**Input data:**

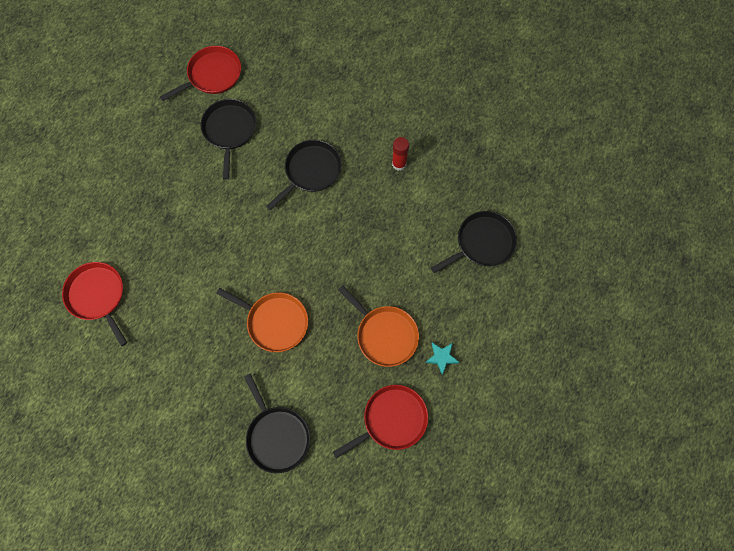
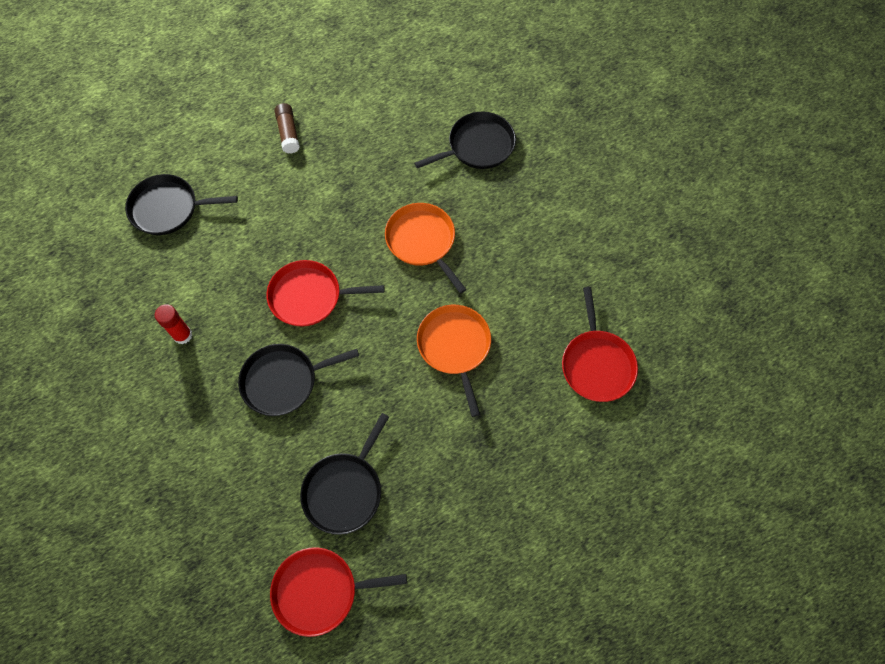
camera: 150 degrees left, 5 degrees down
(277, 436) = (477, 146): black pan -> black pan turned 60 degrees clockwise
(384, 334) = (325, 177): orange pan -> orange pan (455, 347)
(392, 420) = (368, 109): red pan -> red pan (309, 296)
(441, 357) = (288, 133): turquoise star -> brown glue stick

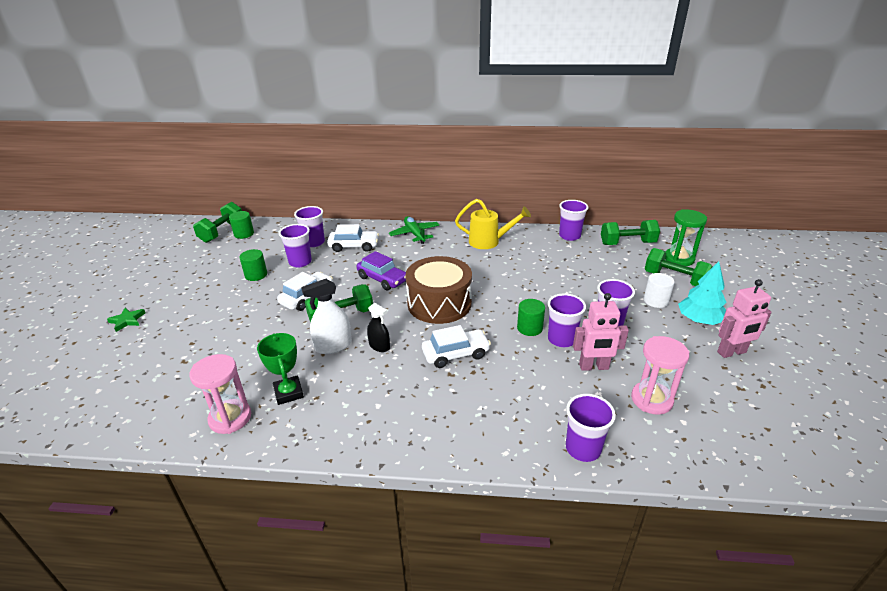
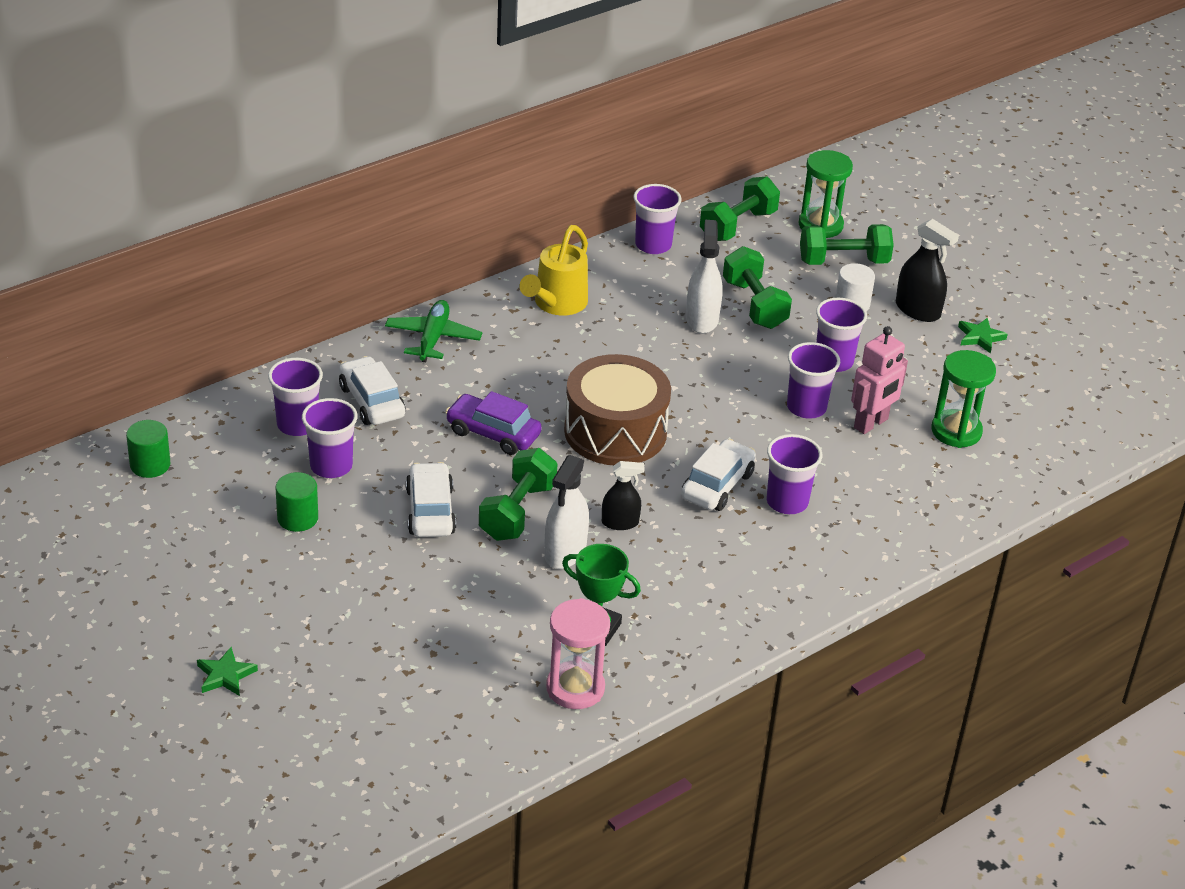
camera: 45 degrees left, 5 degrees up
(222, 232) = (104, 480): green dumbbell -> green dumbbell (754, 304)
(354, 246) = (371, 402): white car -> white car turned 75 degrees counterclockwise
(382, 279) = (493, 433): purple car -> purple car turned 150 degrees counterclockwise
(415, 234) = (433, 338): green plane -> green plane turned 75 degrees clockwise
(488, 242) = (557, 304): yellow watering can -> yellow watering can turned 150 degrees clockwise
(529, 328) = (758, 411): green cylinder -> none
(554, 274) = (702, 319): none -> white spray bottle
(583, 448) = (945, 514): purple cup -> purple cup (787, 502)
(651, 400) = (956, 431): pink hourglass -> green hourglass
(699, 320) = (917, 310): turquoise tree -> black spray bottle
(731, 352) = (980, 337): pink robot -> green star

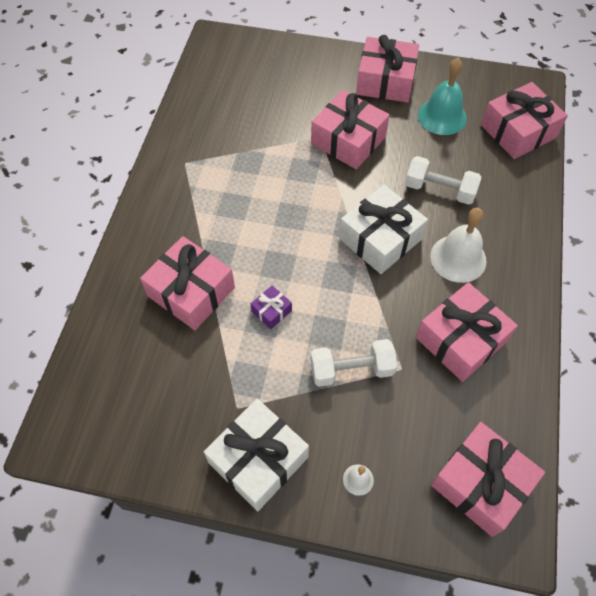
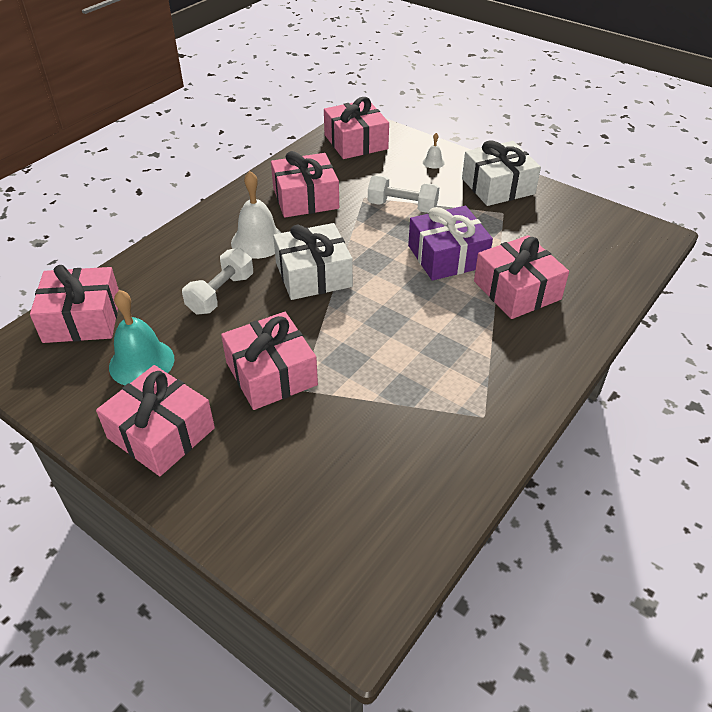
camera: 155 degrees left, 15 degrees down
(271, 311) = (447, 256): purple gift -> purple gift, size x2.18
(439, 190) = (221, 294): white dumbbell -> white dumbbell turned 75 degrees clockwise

**What needs to be done:** Which lines hold the string "camera"? Copy all of them from the data above.

**Finished exercise:**
camera: 150 degrees left, 5 degrees down
camera: 45 degrees left, 5 degrees up
camera: 155 degrees left, 15 degrees down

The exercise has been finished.